- Work request -
In the data that follows, every line containing the word "yellow" should be returned.

Scene change data
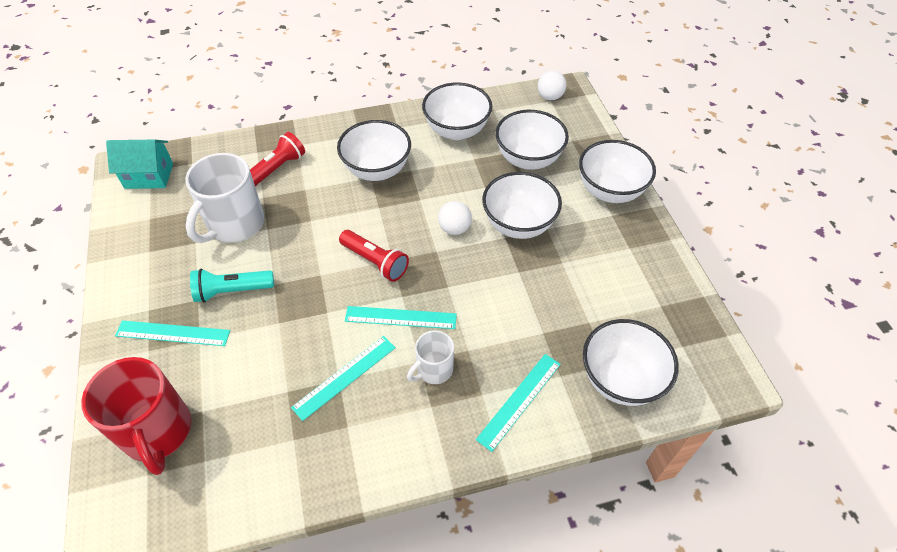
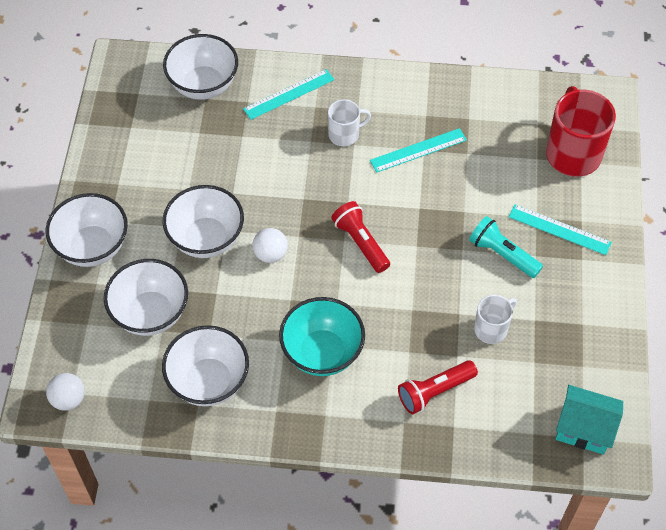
camera: 160 degrees left, 5 degrees up
white mug [185,153,264,243] -> white mug [474,295,517,344], size x0.55
turquoise flashlight [190,269,274,303] -> turquoise flashlight turned 150 degrees counterclockwise [469,216,543,278]
white bowl [337,120,411,181] -> turquoise bowl [279,297,365,376]
turquoise ruler [345,306,457,329] -> none

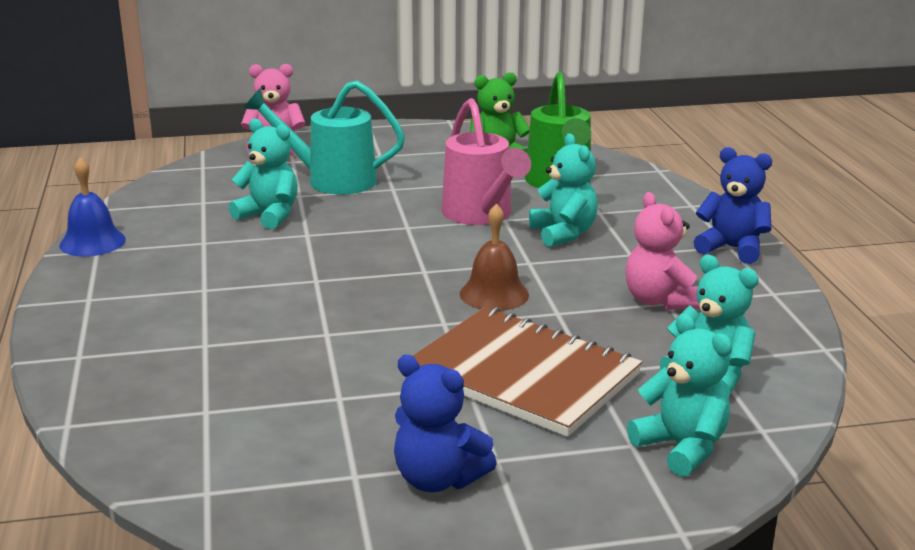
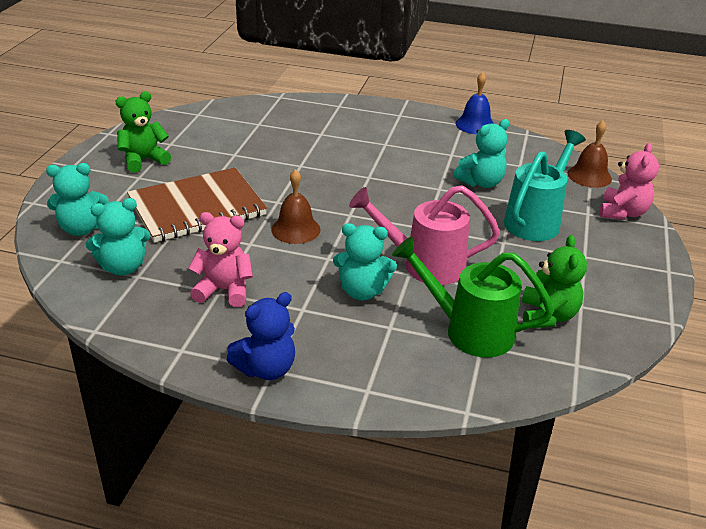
camera: 115 degrees right, 10 degrees up
blue teddy bear [394,355,497,492] -> green teddy bear [115,91,171,173]
none -> brown bell [568,120,612,188]

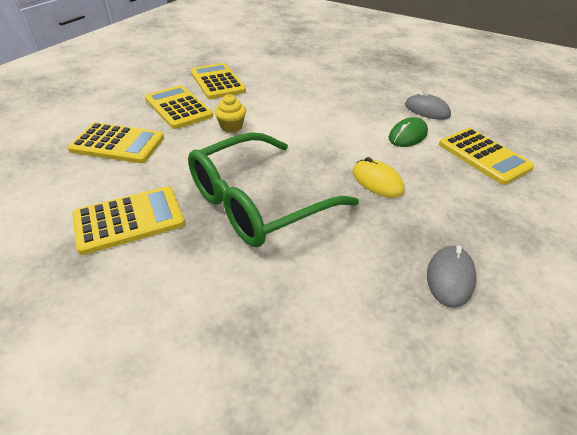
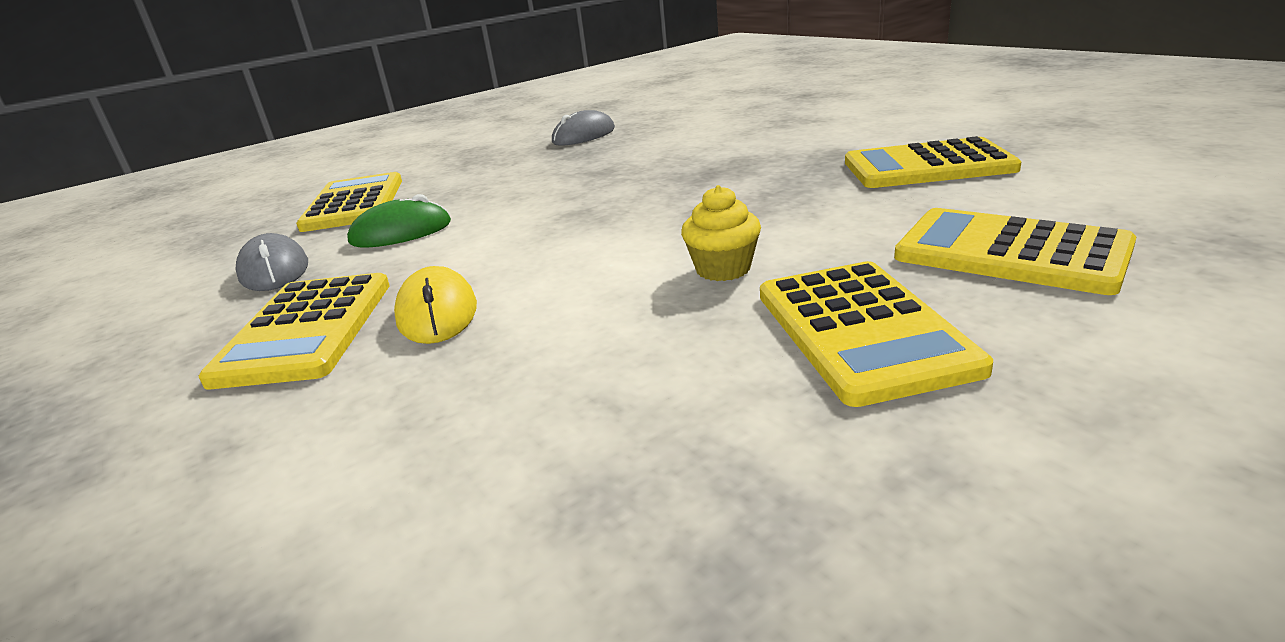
camera: 150 degrees left, 15 degrees down
green glasses [188,132,359,247] -> none
yellow calculator [190,63,246,99] -> yellow calculator moved to [199,273,390,389]
yellow mouse [352,157,404,198] -> yellow mouse moved to [394,266,477,344]

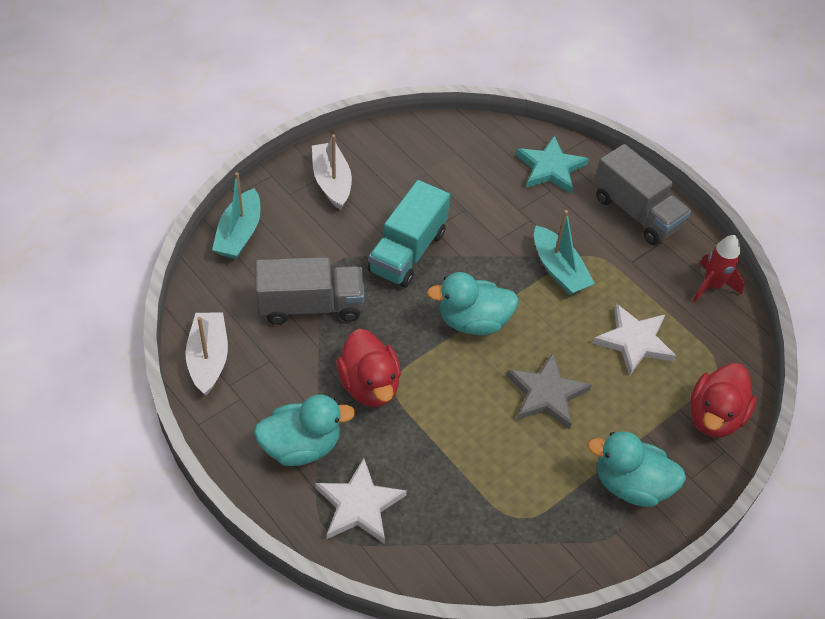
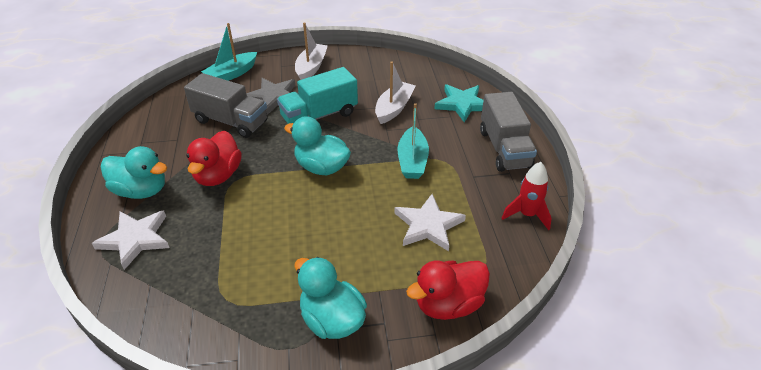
camera: 35 degrees right, 10 degrees down
white boat [185,312,228,395] -> white boat moved to [375,61,415,124]
grey star [507,353,592,430] -> grey star moved to [246,78,295,115]

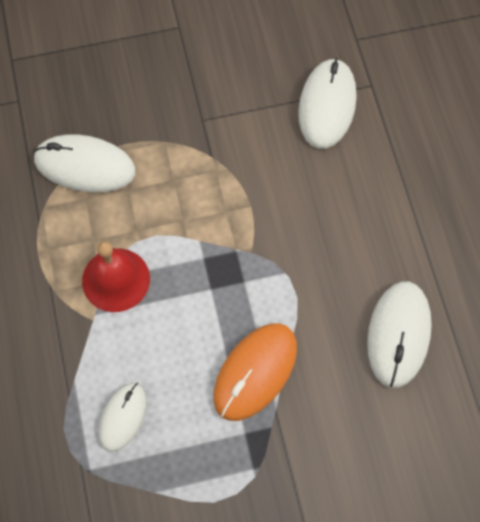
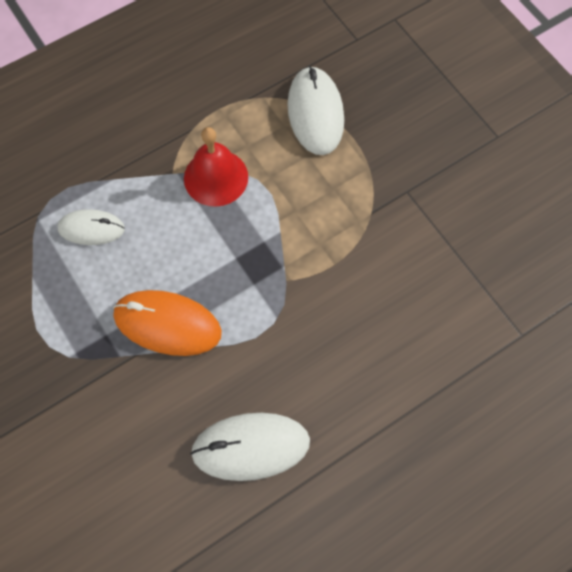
camera: 70 degrees right, 0 degrees up
white mouse [298,58,356,149] -> none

- Exercise solution -
yellow calculator [190,63,246,99] -> yellow calculator moved to [199,273,390,389]
yellow mouse [352,157,404,198] -> yellow mouse moved to [394,266,477,344]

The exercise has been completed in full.